## What the task asks
Pull out of the data below the stretch of lines bounded by the one containing "camera: 45 degrees left, 5 degrees down" and the one containing "(176, 217) = (207, 66): none", both bounds included, unchanged.

START Source records

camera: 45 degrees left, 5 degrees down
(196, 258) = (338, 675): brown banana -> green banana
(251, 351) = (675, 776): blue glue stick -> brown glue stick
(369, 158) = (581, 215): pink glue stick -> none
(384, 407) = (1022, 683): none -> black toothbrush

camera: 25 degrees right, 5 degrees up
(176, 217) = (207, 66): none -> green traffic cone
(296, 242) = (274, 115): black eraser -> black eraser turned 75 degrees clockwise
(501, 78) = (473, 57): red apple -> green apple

END Source records
START Source records

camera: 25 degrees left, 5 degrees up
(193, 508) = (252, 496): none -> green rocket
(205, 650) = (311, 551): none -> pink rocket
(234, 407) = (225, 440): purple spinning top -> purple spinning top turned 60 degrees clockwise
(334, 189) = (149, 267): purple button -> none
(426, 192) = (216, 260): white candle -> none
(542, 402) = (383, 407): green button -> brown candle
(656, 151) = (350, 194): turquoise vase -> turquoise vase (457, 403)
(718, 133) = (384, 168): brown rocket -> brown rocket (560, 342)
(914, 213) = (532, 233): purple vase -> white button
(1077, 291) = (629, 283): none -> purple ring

END Source records

## The answer
camera: 45 degrees left, 5 degrees down
(196, 258) = (338, 675): brown banana -> green banana
(251, 351) = (675, 776): blue glue stick -> brown glue stick
(369, 158) = (581, 215): pink glue stick -> none
(384, 407) = (1022, 683): none -> black toothbrush

camera: 25 degrees right, 5 degrees up
(176, 217) = (207, 66): none -> green traffic cone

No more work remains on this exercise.